Spatial questions based on pictures
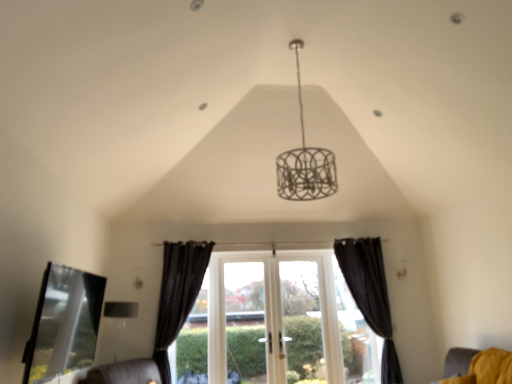
Question: From a real-world perspective, is white wood window at center beneath transparent glass bay window at lower left?

Choices:
 (A) yes
 (B) no

Answer: (A)

Question: Is white wood window at center thinner than transparent glass bay window at lower left?

Choices:
 (A) no
 (B) yes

What is needed | Reproduce all of the data above character for character, omitting the pictures.

Written solution |
Question: From a real-world perspective, is white wood window at center beneath transparent glass bay window at lower left?

Choices:
 (A) yes
 (B) no

Answer: (A)

Question: Is white wood window at center thinner than transparent glass bay window at lower left?

Choices:
 (A) no
 (B) yes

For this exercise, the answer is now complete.